Task directions> Copy out the records word for word, starting at the line that contains "Question: Is black matte exhaust hood at upper center oriented" and ending at the end of the records. Leave the pictures out of your answer.

** begin Rows **

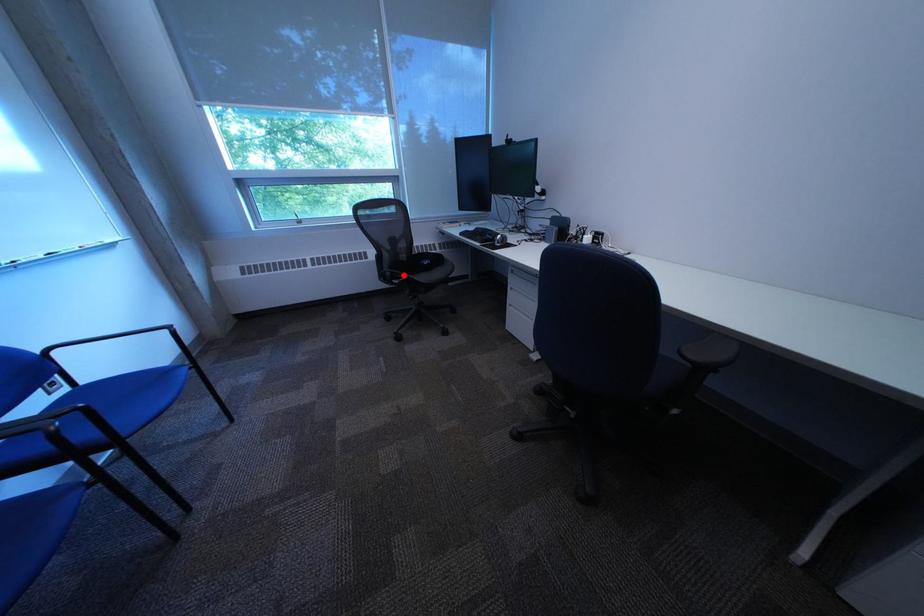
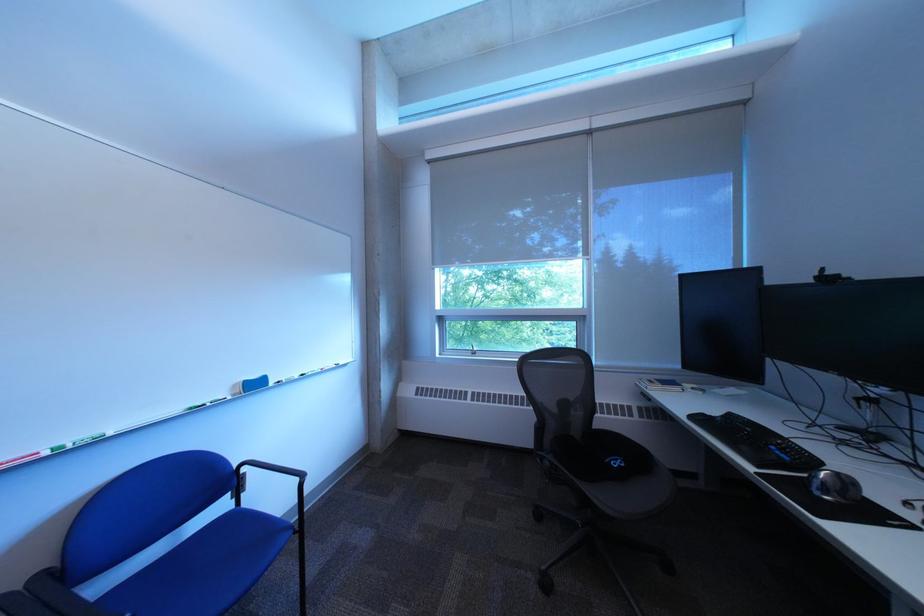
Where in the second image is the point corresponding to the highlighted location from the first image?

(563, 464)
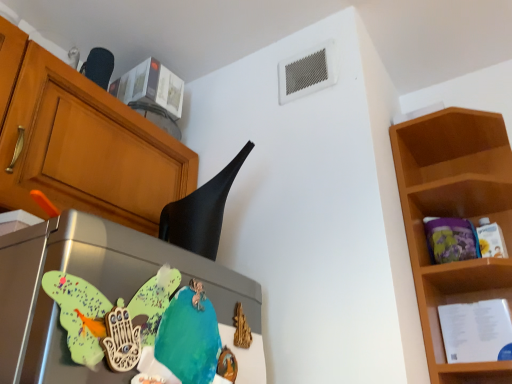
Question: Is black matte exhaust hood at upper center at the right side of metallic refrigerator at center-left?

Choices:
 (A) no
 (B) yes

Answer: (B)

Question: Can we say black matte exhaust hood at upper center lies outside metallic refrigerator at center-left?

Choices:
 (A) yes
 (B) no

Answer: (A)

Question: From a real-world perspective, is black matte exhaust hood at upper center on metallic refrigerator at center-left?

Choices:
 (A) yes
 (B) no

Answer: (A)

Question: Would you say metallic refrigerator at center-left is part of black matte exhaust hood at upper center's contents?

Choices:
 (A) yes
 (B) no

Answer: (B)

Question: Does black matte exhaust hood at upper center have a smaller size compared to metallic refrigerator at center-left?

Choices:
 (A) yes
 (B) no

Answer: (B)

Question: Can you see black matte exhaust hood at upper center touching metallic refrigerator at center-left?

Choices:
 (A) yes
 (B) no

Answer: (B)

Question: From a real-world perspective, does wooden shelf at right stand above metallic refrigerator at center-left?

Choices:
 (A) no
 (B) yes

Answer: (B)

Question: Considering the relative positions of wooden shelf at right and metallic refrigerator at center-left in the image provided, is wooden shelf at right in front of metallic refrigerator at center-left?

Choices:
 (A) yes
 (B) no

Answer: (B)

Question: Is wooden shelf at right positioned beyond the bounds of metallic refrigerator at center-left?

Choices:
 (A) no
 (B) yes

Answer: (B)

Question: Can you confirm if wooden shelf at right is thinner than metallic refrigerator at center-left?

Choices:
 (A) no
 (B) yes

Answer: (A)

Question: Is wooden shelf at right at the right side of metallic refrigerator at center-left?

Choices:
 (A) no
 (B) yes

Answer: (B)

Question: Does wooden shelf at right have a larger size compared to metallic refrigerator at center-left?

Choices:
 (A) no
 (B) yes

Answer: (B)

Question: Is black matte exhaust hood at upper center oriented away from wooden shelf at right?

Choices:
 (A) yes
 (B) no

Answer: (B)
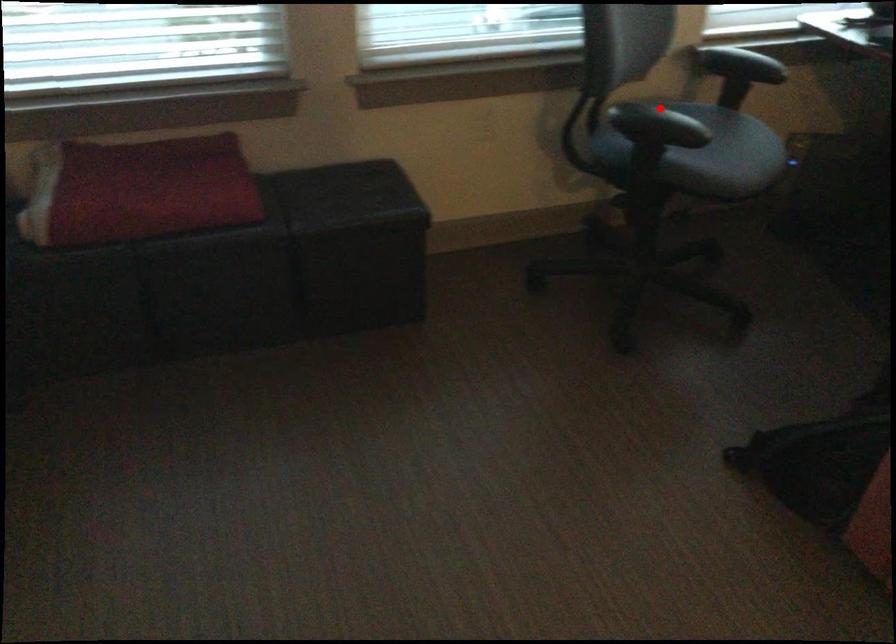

** end Rows **

Answer to the task>
Question: Is black matte exhaust hood at upper center oriented away from wooden shelf at right?

Choices:
 (A) yes
 (B) no

Answer: (B)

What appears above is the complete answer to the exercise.